### ACTIVITY
Please output the entries that follow exactly, without a single image.

*** Begin section ***

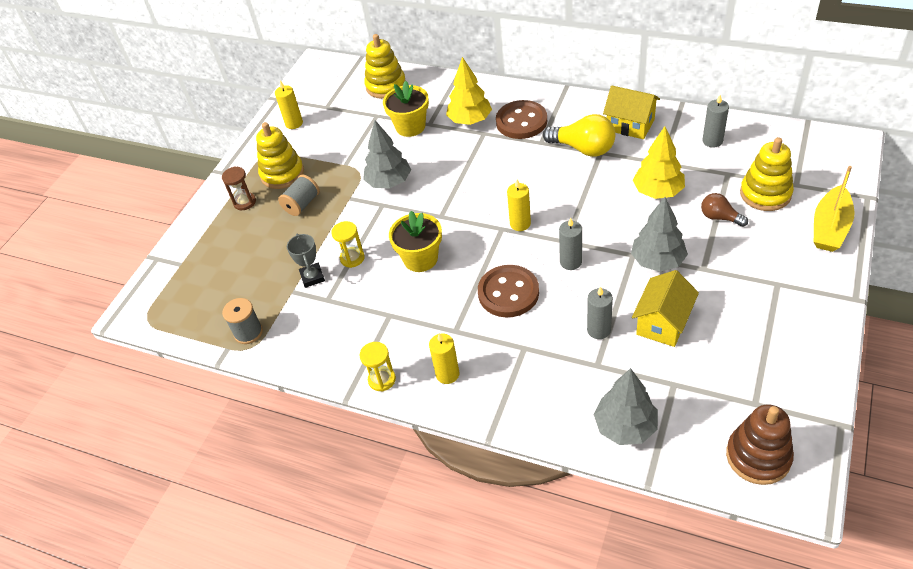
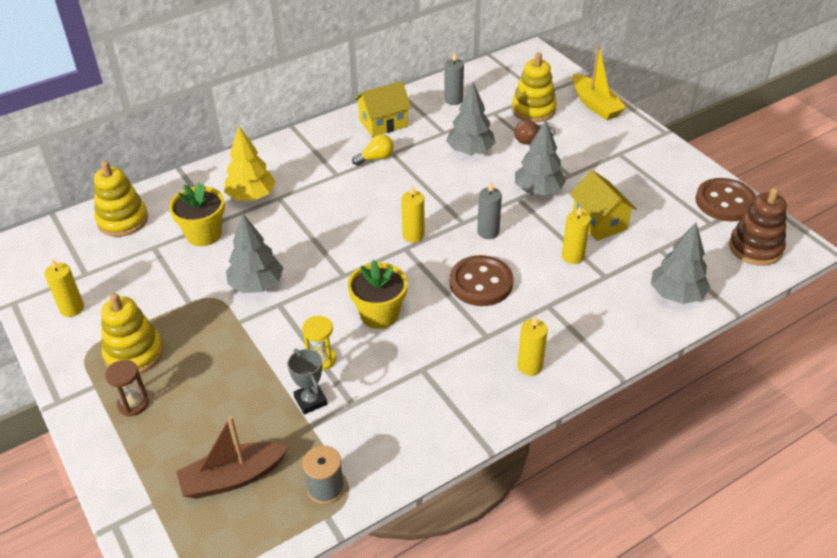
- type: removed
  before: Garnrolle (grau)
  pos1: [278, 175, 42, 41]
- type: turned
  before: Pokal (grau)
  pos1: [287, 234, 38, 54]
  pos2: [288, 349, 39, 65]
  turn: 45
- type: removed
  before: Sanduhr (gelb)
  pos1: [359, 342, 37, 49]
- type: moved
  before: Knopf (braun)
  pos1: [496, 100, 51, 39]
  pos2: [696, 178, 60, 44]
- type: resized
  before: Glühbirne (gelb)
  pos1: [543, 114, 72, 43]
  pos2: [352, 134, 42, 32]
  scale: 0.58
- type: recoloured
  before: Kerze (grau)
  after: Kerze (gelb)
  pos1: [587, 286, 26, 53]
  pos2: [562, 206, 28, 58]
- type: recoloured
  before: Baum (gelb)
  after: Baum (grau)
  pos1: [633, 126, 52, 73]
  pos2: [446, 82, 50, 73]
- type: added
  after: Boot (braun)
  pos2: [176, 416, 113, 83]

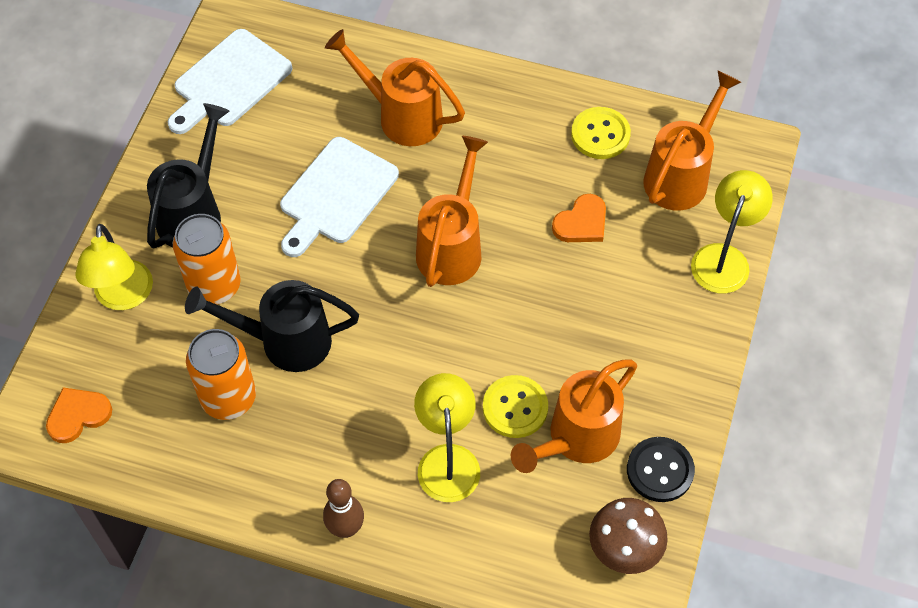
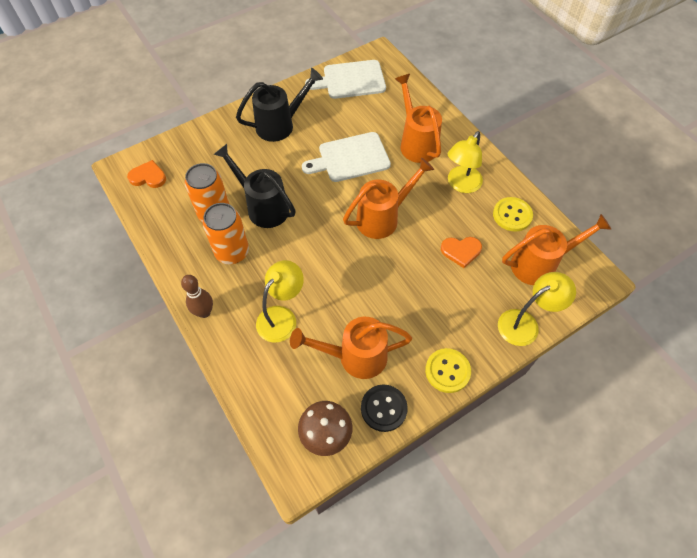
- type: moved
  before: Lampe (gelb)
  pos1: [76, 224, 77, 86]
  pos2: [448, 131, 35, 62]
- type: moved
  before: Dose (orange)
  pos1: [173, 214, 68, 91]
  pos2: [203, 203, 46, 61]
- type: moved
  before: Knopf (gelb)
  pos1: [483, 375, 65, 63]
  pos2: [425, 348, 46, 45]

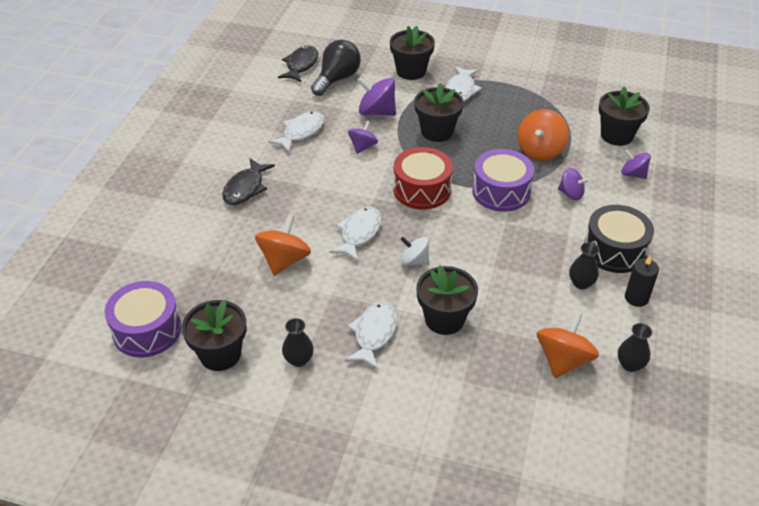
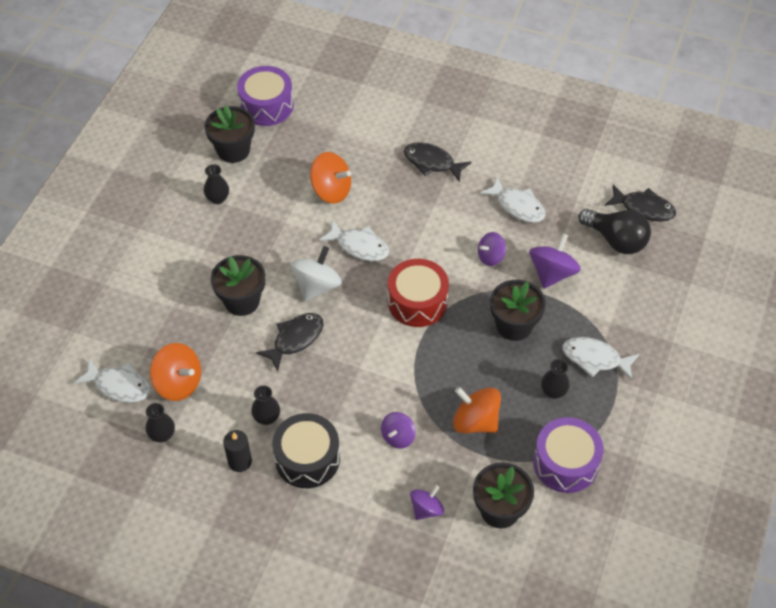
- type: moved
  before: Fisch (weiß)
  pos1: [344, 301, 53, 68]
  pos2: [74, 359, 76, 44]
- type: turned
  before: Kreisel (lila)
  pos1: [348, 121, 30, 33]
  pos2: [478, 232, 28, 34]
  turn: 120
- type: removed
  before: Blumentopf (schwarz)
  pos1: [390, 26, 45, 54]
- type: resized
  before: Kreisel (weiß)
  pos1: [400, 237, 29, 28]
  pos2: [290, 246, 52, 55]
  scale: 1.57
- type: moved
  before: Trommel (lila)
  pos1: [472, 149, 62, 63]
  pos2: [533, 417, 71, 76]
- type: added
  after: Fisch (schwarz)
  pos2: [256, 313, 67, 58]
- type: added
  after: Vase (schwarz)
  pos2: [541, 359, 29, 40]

*** End section ***

### WRITTEN REPLY
- type: removed
  before: Garnrolle (grau)
  pos1: [278, 175, 42, 41]
- type: turned
  before: Pokal (grau)
  pos1: [287, 234, 38, 54]
  pos2: [288, 349, 39, 65]
  turn: 45
- type: removed
  before: Sanduhr (gelb)
  pos1: [359, 342, 37, 49]
- type: moved
  before: Knopf (braun)
  pos1: [496, 100, 51, 39]
  pos2: [696, 178, 60, 44]
- type: resized
  before: Glühbirne (gelb)
  pos1: [543, 114, 72, 43]
  pos2: [352, 134, 42, 32]
  scale: 0.58
- type: recoloured
  before: Kerze (grau)
  after: Kerze (gelb)
  pos1: [587, 286, 26, 53]
  pos2: [562, 206, 28, 58]
- type: recoloured
  before: Baum (gelb)
  after: Baum (grau)
  pos1: [633, 126, 52, 73]
  pos2: [446, 82, 50, 73]
- type: added
  after: Boot (braun)
  pos2: [176, 416, 113, 83]

- type: moved
  before: Lampe (gelb)
  pos1: [76, 224, 77, 86]
  pos2: [448, 131, 35, 62]
- type: moved
  before: Dose (orange)
  pos1: [173, 214, 68, 91]
  pos2: [203, 203, 46, 61]
- type: moved
  before: Knopf (gelb)
  pos1: [483, 375, 65, 63]
  pos2: [425, 348, 46, 45]

- type: moved
  before: Fisch (weiß)
  pos1: [344, 301, 53, 68]
  pos2: [74, 359, 76, 44]
- type: turned
  before: Kreisel (lila)
  pos1: [348, 121, 30, 33]
  pos2: [478, 232, 28, 34]
  turn: 120
- type: removed
  before: Blumentopf (schwarz)
  pos1: [390, 26, 45, 54]
- type: resized
  before: Kreisel (weiß)
  pos1: [400, 237, 29, 28]
  pos2: [290, 246, 52, 55]
  scale: 1.57
- type: moved
  before: Trommel (lila)
  pos1: [472, 149, 62, 63]
  pos2: [533, 417, 71, 76]
- type: added
  after: Fisch (schwarz)
  pos2: [256, 313, 67, 58]
- type: added
  after: Vase (schwarz)
  pos2: [541, 359, 29, 40]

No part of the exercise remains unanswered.